━━━━━ Exercise materials

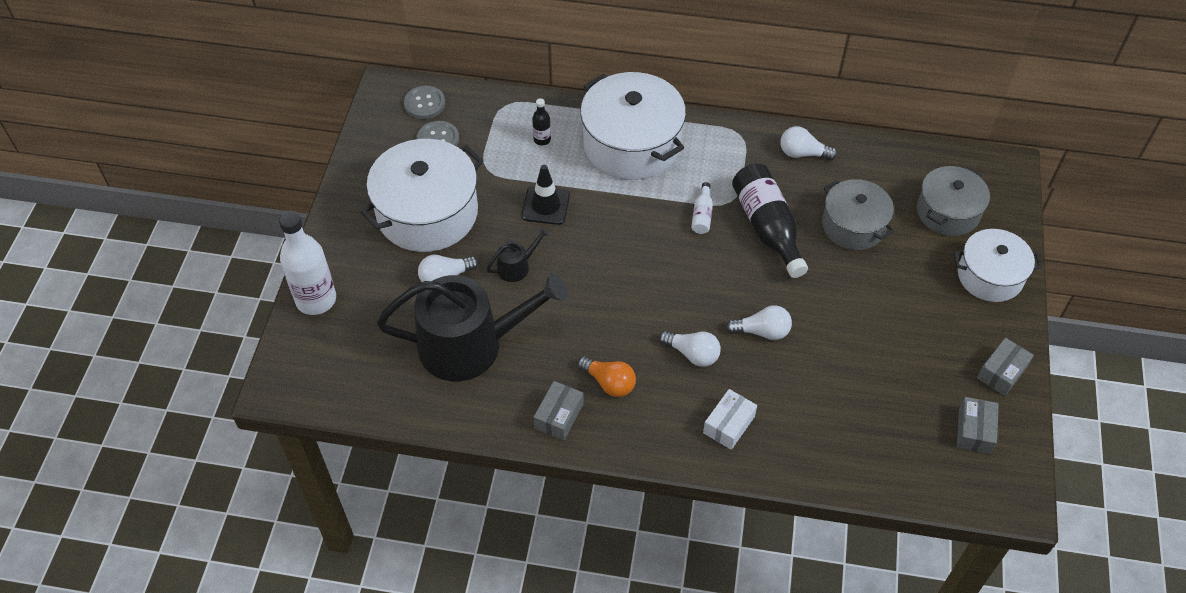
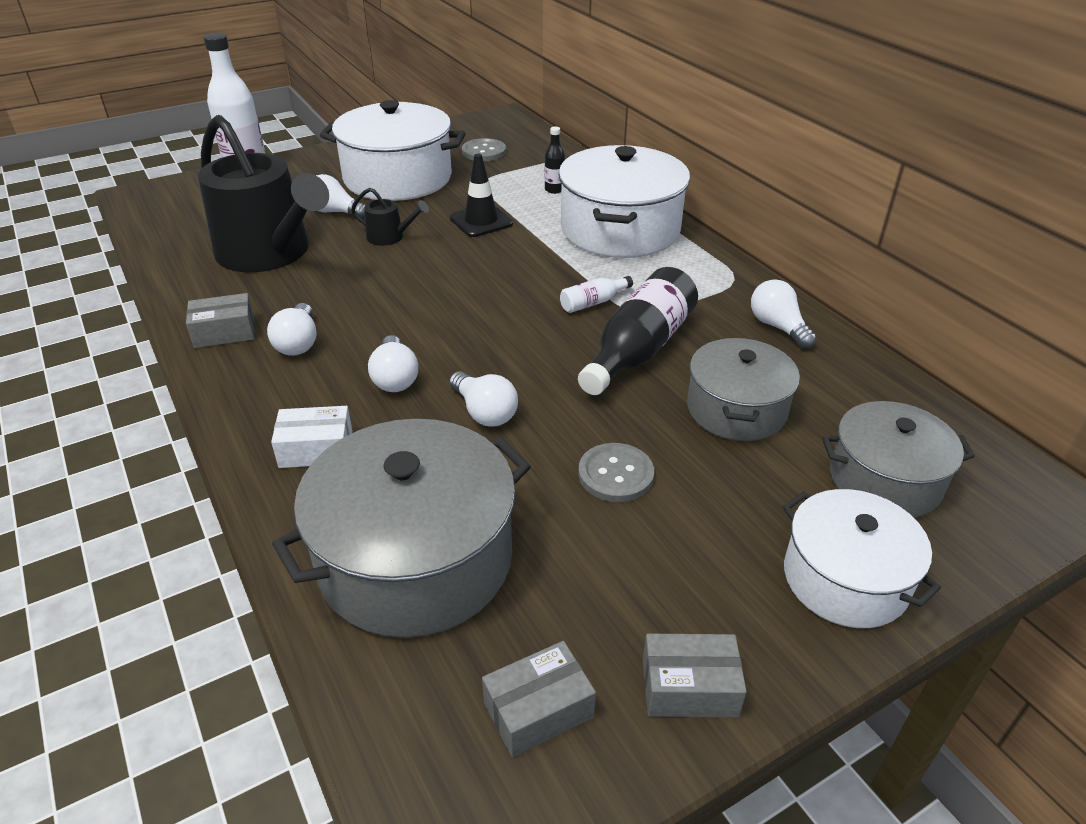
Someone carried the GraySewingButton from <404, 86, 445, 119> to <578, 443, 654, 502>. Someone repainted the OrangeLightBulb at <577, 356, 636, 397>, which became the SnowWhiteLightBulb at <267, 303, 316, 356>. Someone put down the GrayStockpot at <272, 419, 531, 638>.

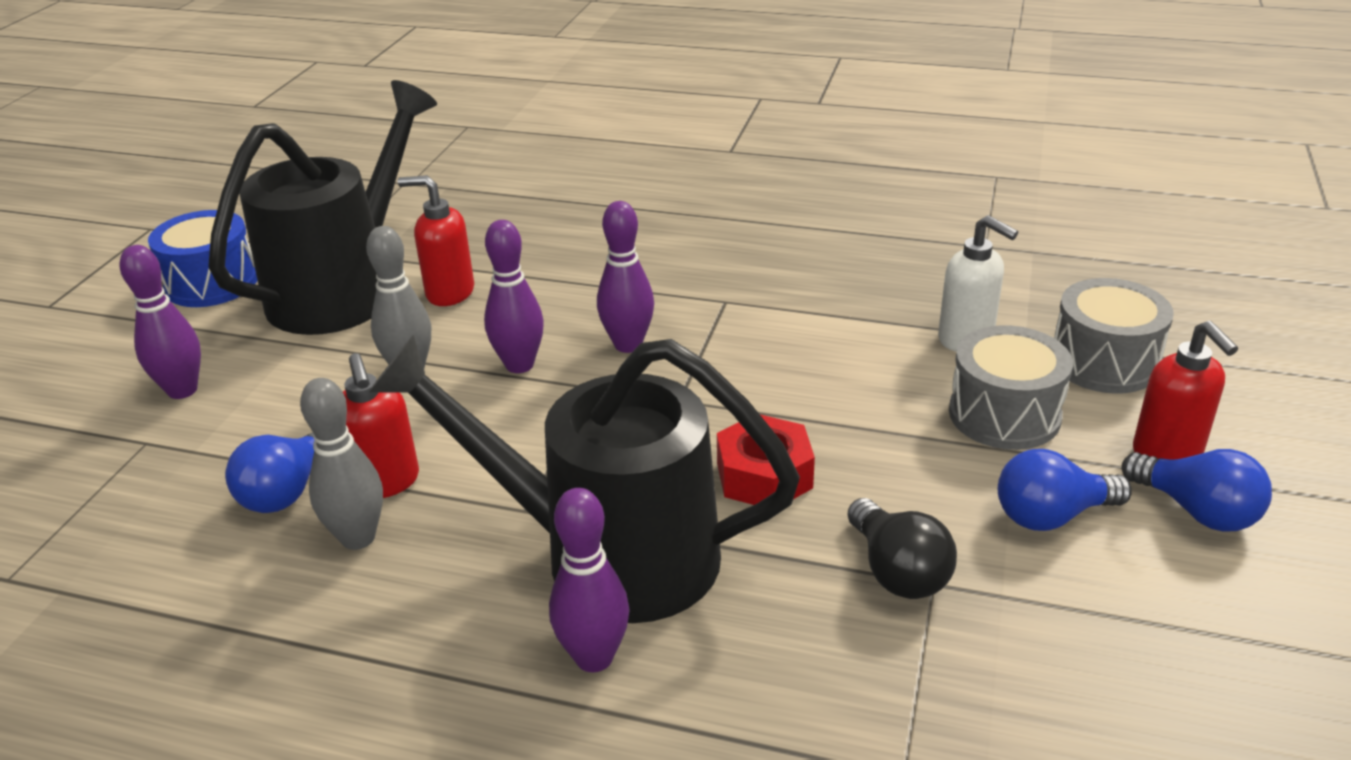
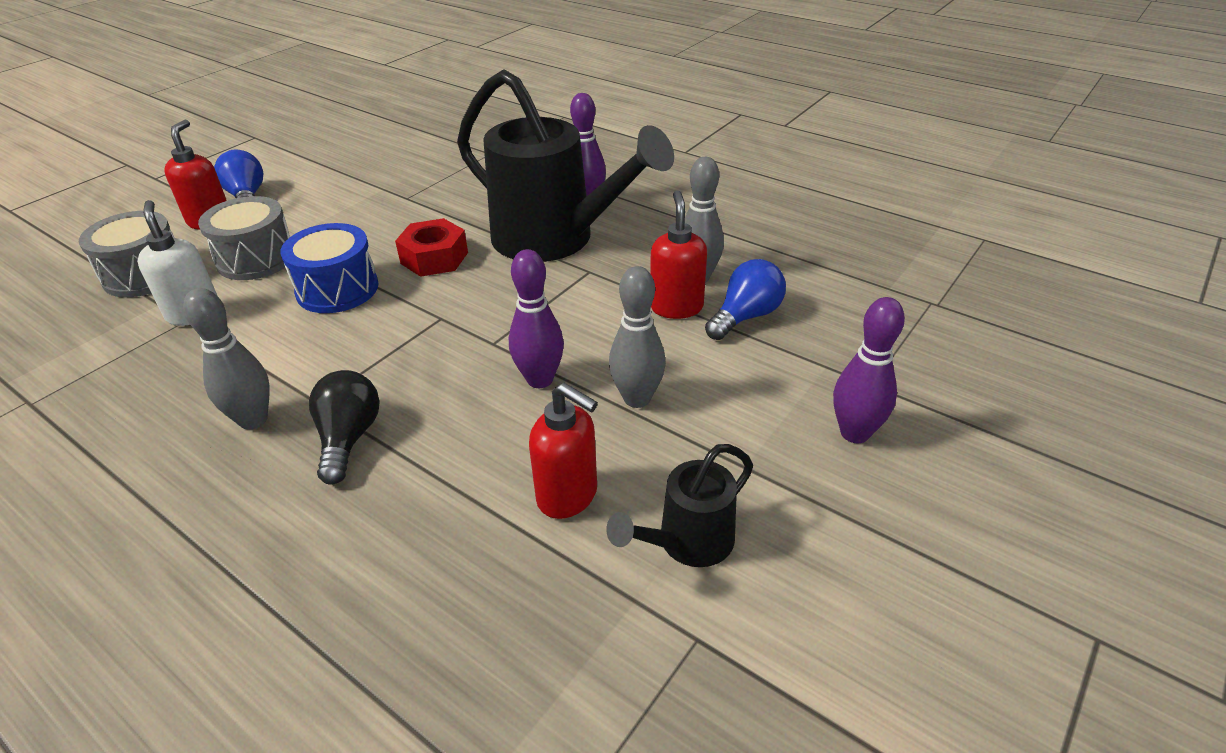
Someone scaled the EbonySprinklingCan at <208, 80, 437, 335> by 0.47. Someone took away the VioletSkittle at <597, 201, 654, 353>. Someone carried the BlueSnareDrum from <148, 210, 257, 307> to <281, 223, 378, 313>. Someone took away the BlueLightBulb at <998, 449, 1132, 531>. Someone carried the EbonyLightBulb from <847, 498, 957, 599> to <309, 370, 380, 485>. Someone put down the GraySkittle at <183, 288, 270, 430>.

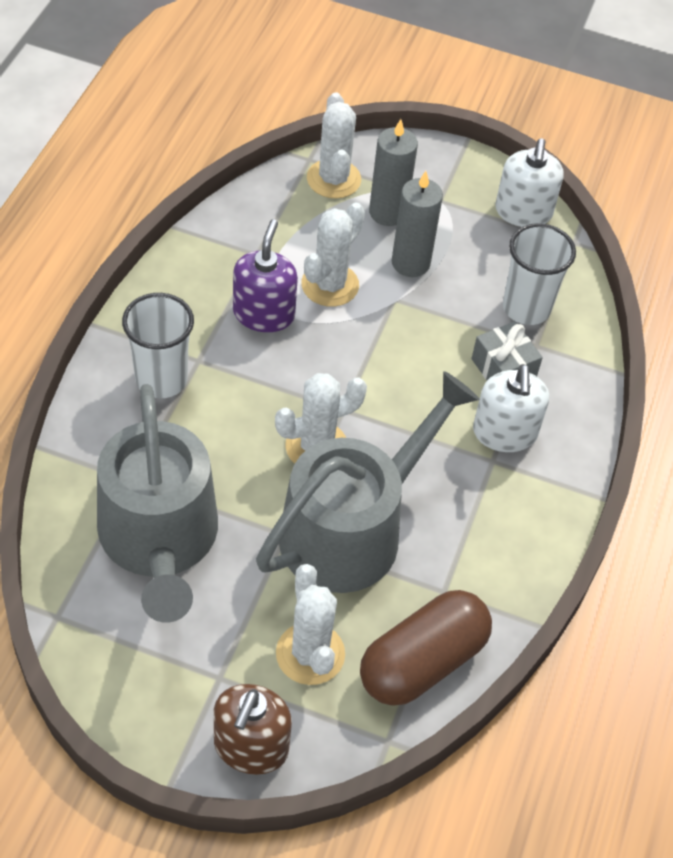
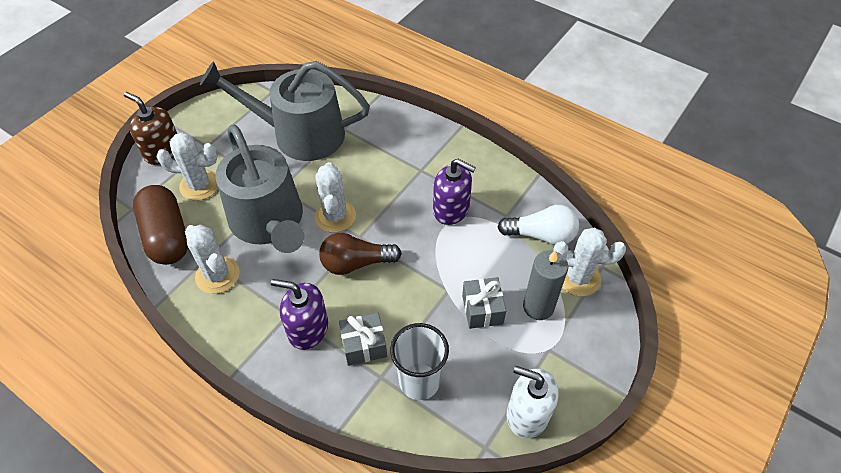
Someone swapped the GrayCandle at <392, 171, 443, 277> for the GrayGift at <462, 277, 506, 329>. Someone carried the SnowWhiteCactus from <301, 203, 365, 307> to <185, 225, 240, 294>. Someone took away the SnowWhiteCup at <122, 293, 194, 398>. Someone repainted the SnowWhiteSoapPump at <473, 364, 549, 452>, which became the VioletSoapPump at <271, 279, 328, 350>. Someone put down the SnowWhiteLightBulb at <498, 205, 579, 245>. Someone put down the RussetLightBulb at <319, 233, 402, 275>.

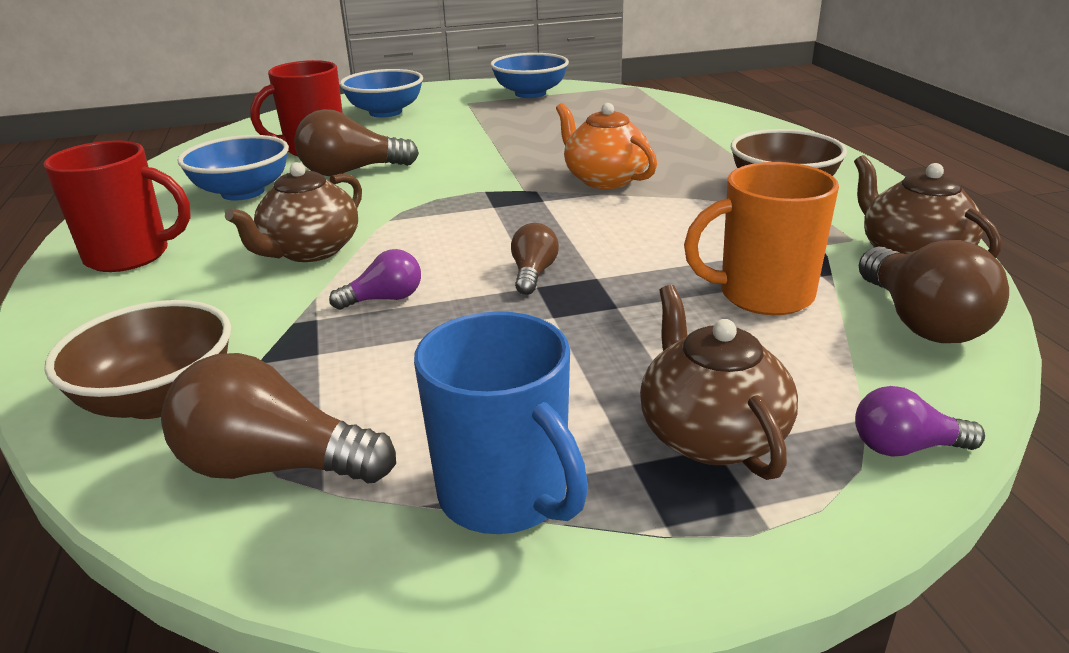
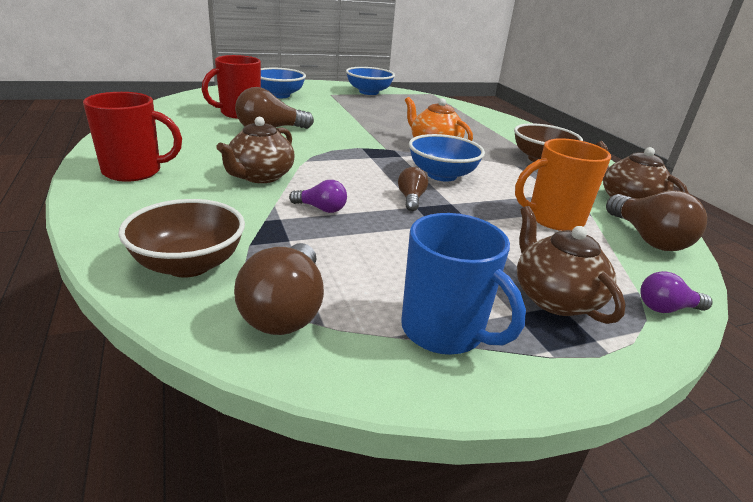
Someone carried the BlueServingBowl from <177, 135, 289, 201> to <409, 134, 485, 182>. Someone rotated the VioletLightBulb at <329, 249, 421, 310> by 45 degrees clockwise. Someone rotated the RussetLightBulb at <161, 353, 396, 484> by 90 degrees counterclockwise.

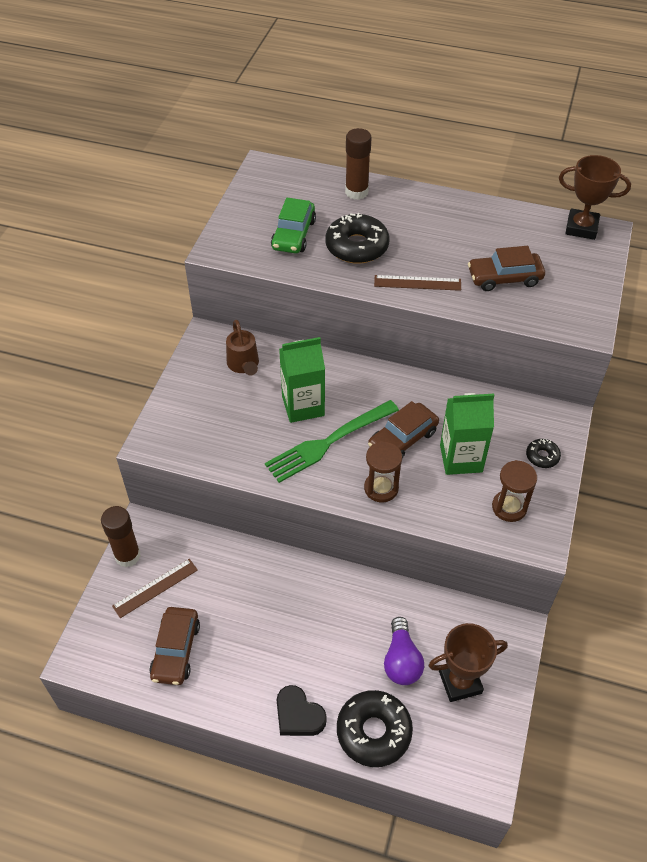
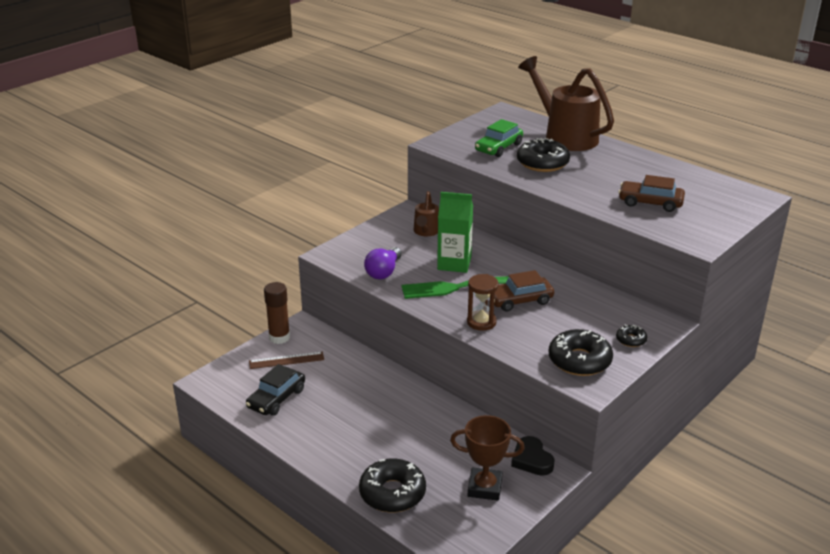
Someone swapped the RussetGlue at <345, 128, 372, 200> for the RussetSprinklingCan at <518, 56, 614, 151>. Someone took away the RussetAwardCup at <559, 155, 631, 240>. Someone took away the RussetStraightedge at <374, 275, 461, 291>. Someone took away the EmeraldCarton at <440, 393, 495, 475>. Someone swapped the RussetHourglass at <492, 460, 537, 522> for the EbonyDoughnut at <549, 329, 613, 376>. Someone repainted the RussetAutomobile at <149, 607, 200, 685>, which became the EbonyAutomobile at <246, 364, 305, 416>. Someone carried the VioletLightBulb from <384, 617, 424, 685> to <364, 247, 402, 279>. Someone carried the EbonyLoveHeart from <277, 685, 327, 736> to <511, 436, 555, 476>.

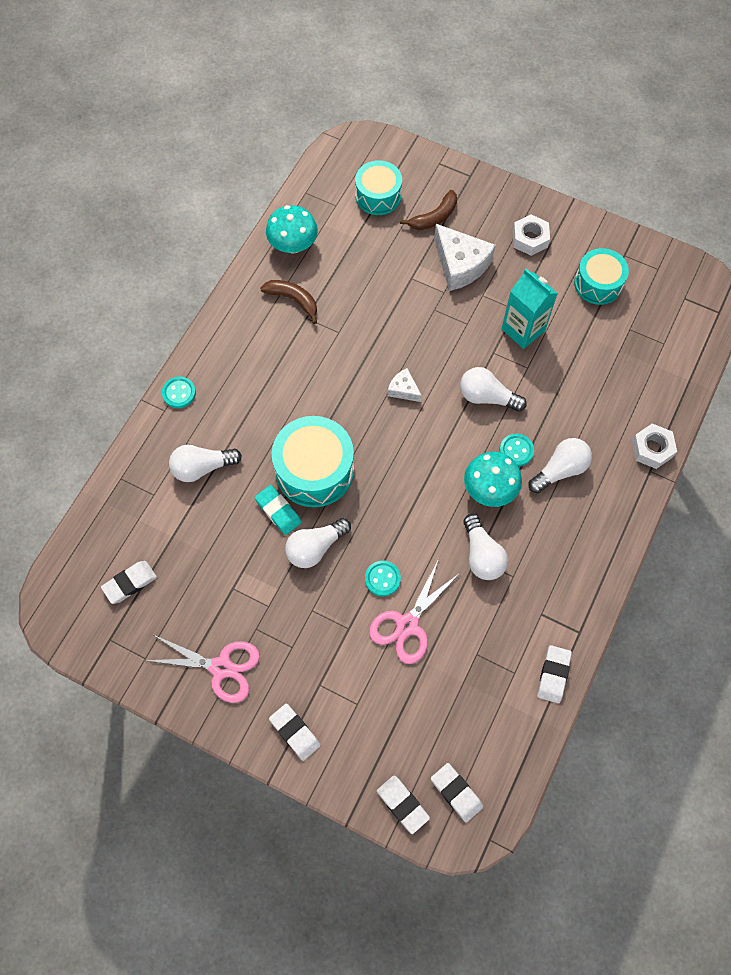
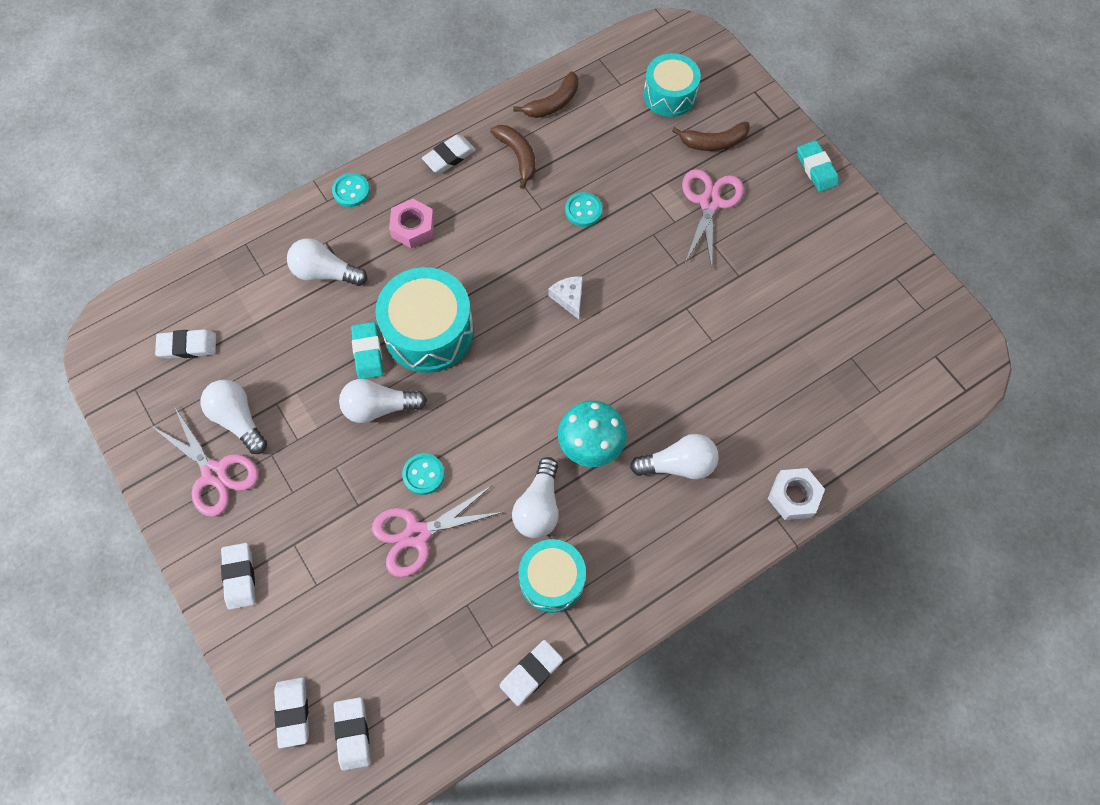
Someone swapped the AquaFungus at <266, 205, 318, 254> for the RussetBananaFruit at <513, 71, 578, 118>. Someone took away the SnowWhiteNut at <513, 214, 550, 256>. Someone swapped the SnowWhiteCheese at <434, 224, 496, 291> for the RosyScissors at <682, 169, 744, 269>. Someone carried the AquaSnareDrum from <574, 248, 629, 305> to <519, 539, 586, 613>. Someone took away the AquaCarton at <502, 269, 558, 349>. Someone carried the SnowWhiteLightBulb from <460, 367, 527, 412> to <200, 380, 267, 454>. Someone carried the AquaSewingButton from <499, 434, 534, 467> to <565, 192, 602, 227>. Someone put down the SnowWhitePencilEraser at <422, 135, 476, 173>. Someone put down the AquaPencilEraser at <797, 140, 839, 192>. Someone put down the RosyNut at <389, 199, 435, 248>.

━━━━━━━━━━

#### [What this task involves]
Only the lines that contain the string "became" should be copied from the entries above.

#### [Answer to the problem]
Someone carried the GraySewingButton from <404, 86, 445, 119> to <578, 443, 654, 502>. Someone repainted the OrangeLightBulb at <577, 356, 636, 397>, which became the SnowWhiteLightBulb at <267, 303, 316, 356>. Someone put down the GrayStockpot at <272, 419, 531, 638>.
Someone swapped the GrayCandle at <392, 171, 443, 277> for the GrayGift at <462, 277, 506, 329>. Someone carried the SnowWhiteCactus from <301, 203, 365, 307> to <185, 225, 240, 294>. Someone took away the SnowWhiteCup at <122, 293, 194, 398>. Someone repainted the SnowWhiteSoapPump at <473, 364, 549, 452>, which became the VioletSoapPump at <271, 279, 328, 350>. Someone put down the SnowWhiteLightBulb at <498, 205, 579, 245>. Someone put down the RussetLightBulb at <319, 233, 402, 275>.
Someone swapped the RussetGlue at <345, 128, 372, 200> for the RussetSprinklingCan at <518, 56, 614, 151>. Someone took away the RussetAwardCup at <559, 155, 631, 240>. Someone took away the RussetStraightedge at <374, 275, 461, 291>. Someone took away the EmeraldCarton at <440, 393, 495, 475>. Someone swapped the RussetHourglass at <492, 460, 537, 522> for the EbonyDoughnut at <549, 329, 613, 376>. Someone repainted the RussetAutomobile at <149, 607, 200, 685>, which became the EbonyAutomobile at <246, 364, 305, 416>. Someone carried the VioletLightBulb from <384, 617, 424, 685> to <364, 247, 402, 279>. Someone carried the EbonyLoveHeart from <277, 685, 327, 736> to <511, 436, 555, 476>.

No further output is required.